• **Record extracts**
· · · · ·

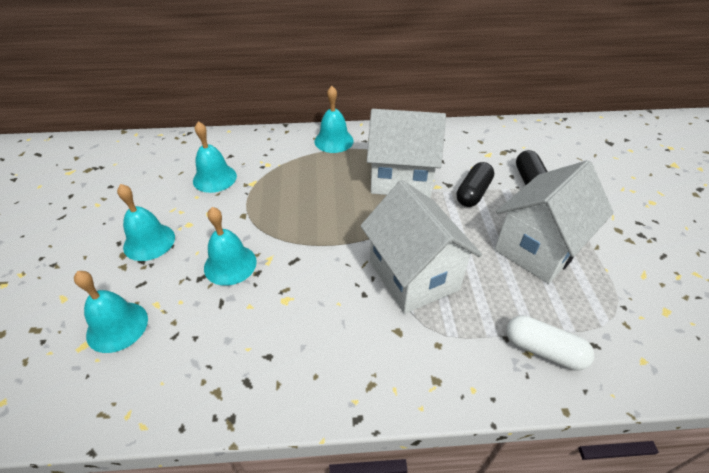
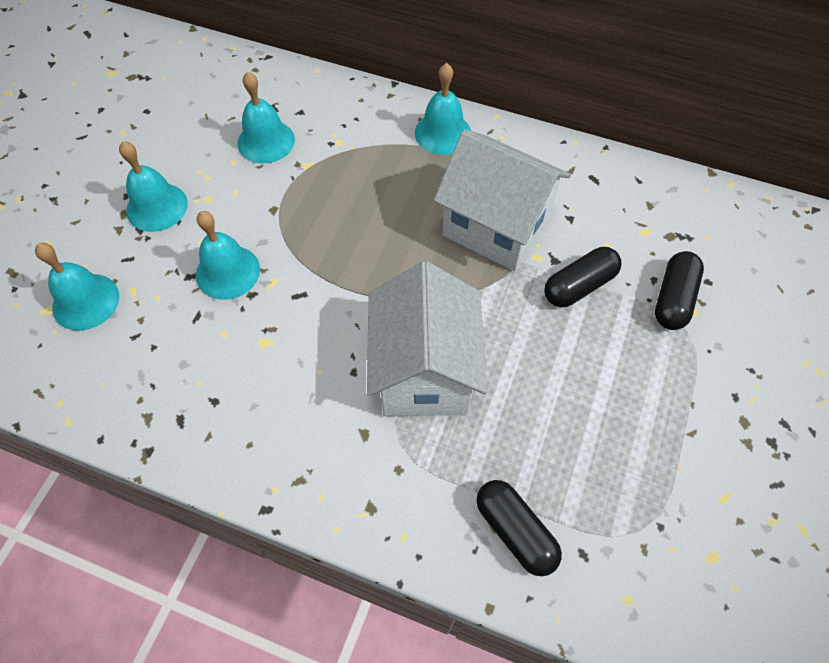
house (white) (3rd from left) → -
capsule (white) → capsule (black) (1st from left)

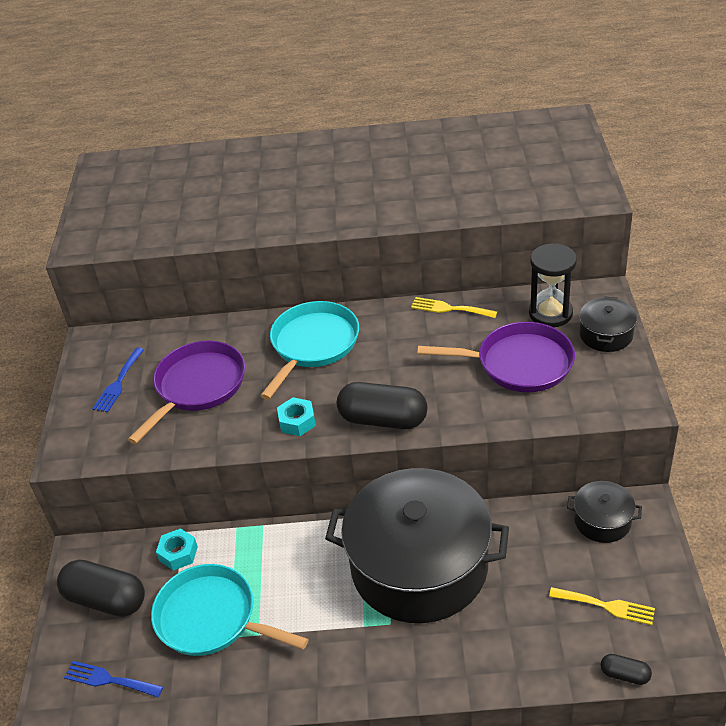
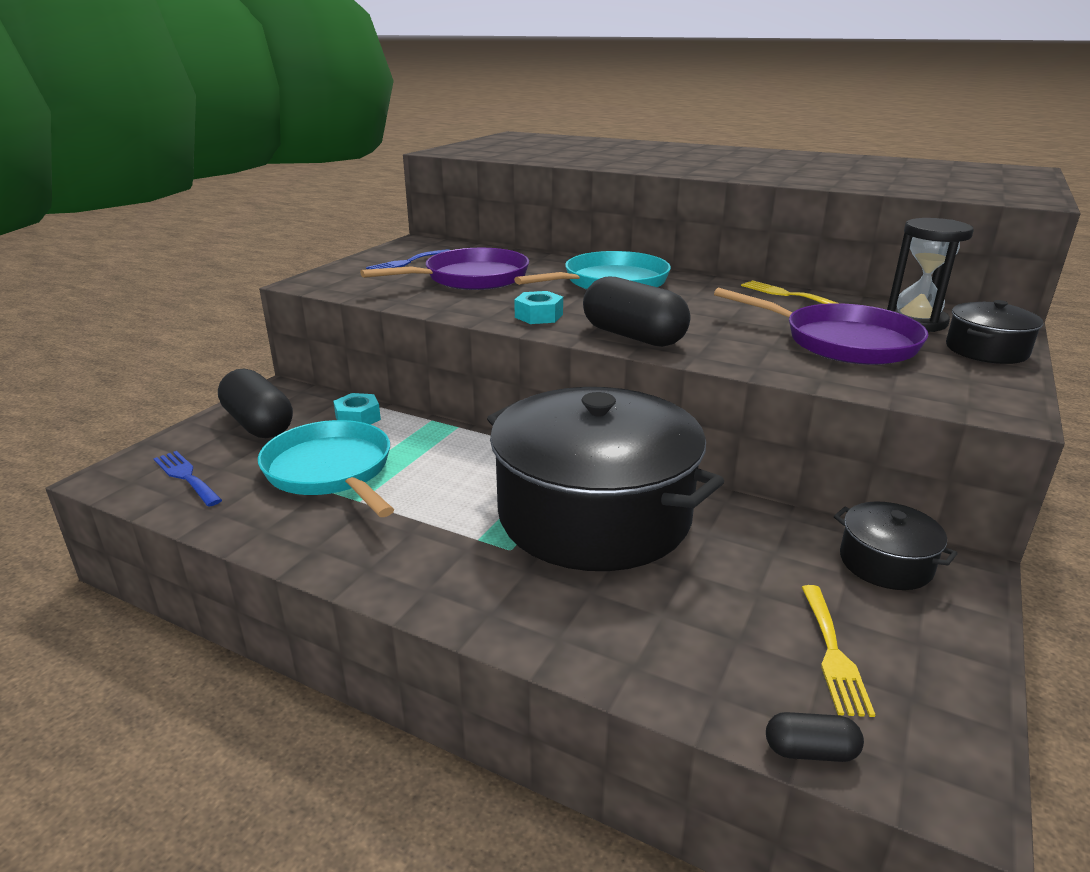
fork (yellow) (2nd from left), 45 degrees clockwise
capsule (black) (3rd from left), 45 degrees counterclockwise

· · · · ·

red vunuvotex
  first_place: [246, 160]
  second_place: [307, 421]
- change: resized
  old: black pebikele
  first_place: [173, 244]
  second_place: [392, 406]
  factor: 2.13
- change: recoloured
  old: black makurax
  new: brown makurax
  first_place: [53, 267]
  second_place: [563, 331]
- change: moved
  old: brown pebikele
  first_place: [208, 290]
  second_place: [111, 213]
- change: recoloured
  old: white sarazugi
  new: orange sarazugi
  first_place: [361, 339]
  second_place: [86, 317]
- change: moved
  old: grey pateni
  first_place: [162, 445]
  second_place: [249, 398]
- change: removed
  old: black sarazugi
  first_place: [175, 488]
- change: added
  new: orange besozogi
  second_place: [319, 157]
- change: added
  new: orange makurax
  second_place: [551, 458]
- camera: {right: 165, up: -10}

· · · · ·

• **Your assignment**
A complete answer gives every line of the data that includes "capsule".

• **Answer**
capsule (white) → capsule (black) (1st from left)
capsule (black) (3rd from left), 45 degrees counterclockwise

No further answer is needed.